◆ Data for this exercise ◆
[Start of section]
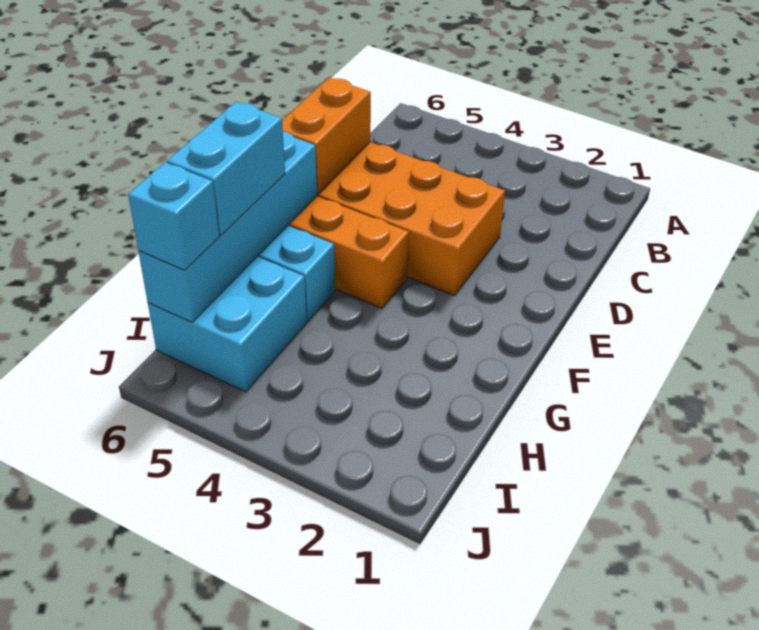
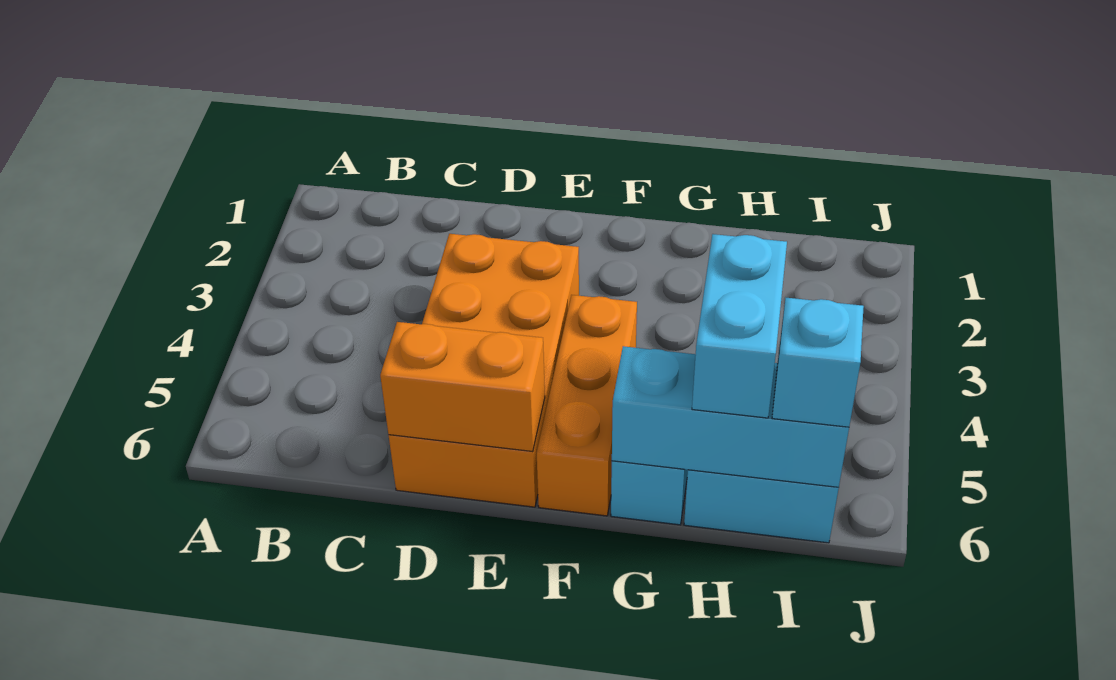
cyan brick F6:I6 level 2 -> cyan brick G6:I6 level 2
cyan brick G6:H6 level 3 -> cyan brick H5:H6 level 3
[End of section]
[Start of section]
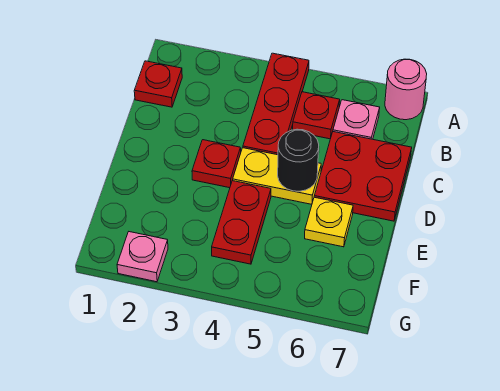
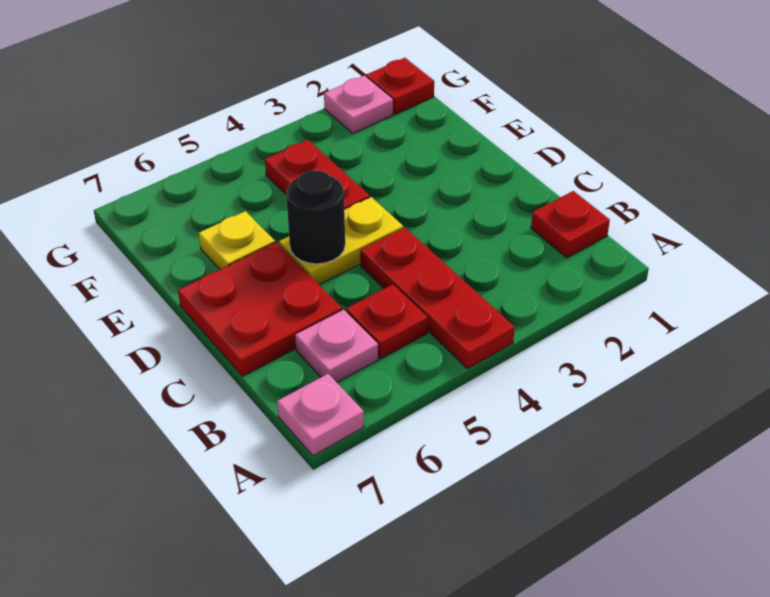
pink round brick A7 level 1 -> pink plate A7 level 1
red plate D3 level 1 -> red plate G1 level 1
[End of section]
◆ To do ◆
Return, from the material above, every line with the word "plate".

◆ Task result ◆
pink round brick A7 level 1 -> pink plate A7 level 1
red plate D3 level 1 -> red plate G1 level 1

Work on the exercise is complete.